* [THE DATA]:

━━━━━━━━━━━━━━━━

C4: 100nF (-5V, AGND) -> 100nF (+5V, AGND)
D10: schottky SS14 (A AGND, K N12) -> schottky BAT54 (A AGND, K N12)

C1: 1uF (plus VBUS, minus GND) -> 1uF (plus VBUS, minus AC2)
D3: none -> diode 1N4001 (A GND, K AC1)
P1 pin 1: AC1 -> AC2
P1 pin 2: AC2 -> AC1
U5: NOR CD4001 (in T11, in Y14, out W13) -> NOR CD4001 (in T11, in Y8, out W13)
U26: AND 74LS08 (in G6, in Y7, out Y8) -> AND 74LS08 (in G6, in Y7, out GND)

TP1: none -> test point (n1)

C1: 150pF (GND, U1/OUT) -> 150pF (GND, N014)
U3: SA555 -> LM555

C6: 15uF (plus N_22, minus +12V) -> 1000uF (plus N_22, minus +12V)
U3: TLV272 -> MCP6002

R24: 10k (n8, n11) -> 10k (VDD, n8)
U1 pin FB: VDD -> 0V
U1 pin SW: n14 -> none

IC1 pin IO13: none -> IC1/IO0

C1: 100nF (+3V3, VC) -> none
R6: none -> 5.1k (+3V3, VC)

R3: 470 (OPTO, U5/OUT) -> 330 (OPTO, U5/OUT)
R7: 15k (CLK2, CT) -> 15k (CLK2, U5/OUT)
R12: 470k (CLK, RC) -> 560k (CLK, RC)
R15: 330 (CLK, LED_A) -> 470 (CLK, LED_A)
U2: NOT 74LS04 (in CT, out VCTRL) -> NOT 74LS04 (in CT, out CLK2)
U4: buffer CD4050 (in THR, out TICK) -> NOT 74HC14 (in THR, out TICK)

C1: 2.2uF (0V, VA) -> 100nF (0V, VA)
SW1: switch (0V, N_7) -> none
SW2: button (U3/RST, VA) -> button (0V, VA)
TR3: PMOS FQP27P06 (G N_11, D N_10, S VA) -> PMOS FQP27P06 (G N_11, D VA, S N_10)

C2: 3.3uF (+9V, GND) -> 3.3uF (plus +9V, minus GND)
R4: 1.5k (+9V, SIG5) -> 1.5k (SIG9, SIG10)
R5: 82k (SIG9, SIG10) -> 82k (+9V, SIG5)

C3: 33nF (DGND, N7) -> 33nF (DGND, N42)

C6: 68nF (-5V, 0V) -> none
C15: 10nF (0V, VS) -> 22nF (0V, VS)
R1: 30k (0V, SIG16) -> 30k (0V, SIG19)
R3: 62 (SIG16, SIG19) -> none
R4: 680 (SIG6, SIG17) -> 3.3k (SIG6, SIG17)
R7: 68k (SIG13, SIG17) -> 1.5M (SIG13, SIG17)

━━━━━━━━━━━━━━━━

* [WHAT IS EXPECTED]: Repeat the material above in full. Change no word.

* [REPLY]:
C4: 100nF (-5V, AGND) -> 100nF (+5V, AGND)
D10: schottky SS14 (A AGND, K N12) -> schottky BAT54 (A AGND, K N12)

C1: 1uF (plus VBUS, minus GND) -> 1uF (plus VBUS, minus AC2)
D3: none -> diode 1N4001 (A GND, K AC1)
P1 pin 1: AC1 -> AC2
P1 pin 2: AC2 -> AC1
U5: NOR CD4001 (in T11, in Y14, out W13) -> NOR CD4001 (in T11, in Y8, out W13)
U26: AND 74LS08 (in G6, in Y7, out Y8) -> AND 74LS08 (in G6, in Y7, out GND)

TP1: none -> test point (n1)

C1: 150pF (GND, U1/OUT) -> 150pF (GND, N014)
U3: SA555 -> LM555

C6: 15uF (plus N_22, minus +12V) -> 1000uF (plus N_22, minus +12V)
U3: TLV272 -> MCP6002

R24: 10k (n8, n11) -> 10k (VDD, n8)
U1 pin FB: VDD -> 0V
U1 pin SW: n14 -> none

IC1 pin IO13: none -> IC1/IO0

C1: 100nF (+3V3, VC) -> none
R6: none -> 5.1k (+3V3, VC)

R3: 470 (OPTO, U5/OUT) -> 330 (OPTO, U5/OUT)
R7: 15k (CLK2, CT) -> 15k (CLK2, U5/OUT)
R12: 470k (CLK, RC) -> 560k (CLK, RC)
R15: 330 (CLK, LED_A) -> 470 (CLK, LED_A)
U2: NOT 74LS04 (in CT, out VCTRL) -> NOT 74LS04 (in CT, out CLK2)
U4: buffer CD4050 (in THR, out TICK) -> NOT 74HC14 (in THR, out TICK)

C1: 2.2uF (0V, VA) -> 100nF (0V, VA)
SW1: switch (0V, N_7) -> none
SW2: button (U3/RST, VA) -> button (0V, VA)
TR3: PMOS FQP27P06 (G N_11, D N_10, S VA) -> PMOS FQP27P06 (G N_11, D VA, S N_10)

C2: 3.3uF (+9V, GND) -> 3.3uF (plus +9V, minus GND)
R4: 1.5k (+9V, SIG5) -> 1.5k (SIG9, SIG10)
R5: 82k (SIG9, SIG10) -> 82k (+9V, SIG5)

C3: 33nF (DGND, N7) -> 33nF (DGND, N42)

C6: 68nF (-5V, 0V) -> none
C15: 10nF (0V, VS) -> 22nF (0V, VS)
R1: 30k (0V, SIG16) -> 30k (0V, SIG19)
R3: 62 (SIG16, SIG19) -> none
R4: 680 (SIG6, SIG17) -> 3.3k (SIG6, SIG17)
R7: 68k (SIG13, SIG17) -> 1.5M (SIG13, SIG17)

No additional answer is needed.